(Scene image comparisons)
*****

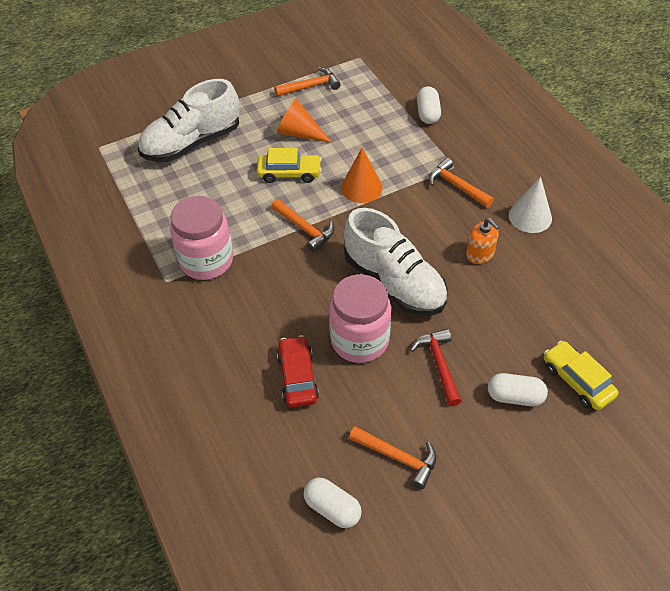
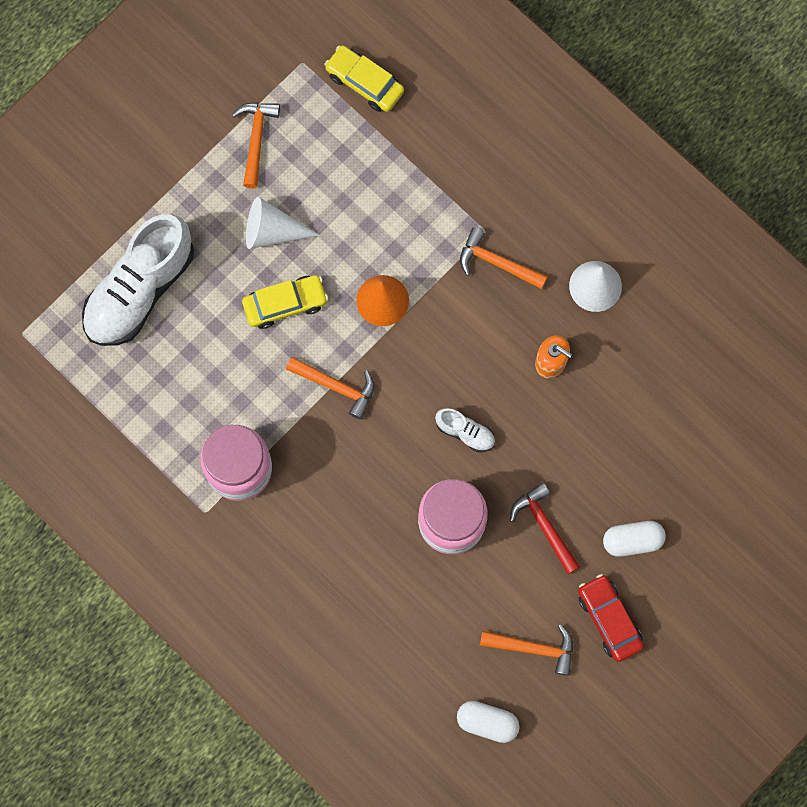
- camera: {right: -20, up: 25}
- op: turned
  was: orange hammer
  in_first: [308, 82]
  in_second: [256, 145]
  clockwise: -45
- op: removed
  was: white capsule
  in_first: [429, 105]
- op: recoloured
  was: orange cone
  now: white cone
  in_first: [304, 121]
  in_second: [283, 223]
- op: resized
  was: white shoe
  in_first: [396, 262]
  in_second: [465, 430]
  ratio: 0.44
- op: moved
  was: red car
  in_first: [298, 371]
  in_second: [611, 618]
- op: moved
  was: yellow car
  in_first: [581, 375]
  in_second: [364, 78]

*****

What are the lines from the one with "in_first: [396, 262]" through the end of the entries? Give them again exactly, both end lines included.

  in_first: [396, 262]
  in_second: [465, 430]
  ratio: 0.44
- op: moved
  was: red car
  in_first: [298, 371]
  in_second: [611, 618]
- op: moved
  was: yellow car
  in_first: [581, 375]
  in_second: [364, 78]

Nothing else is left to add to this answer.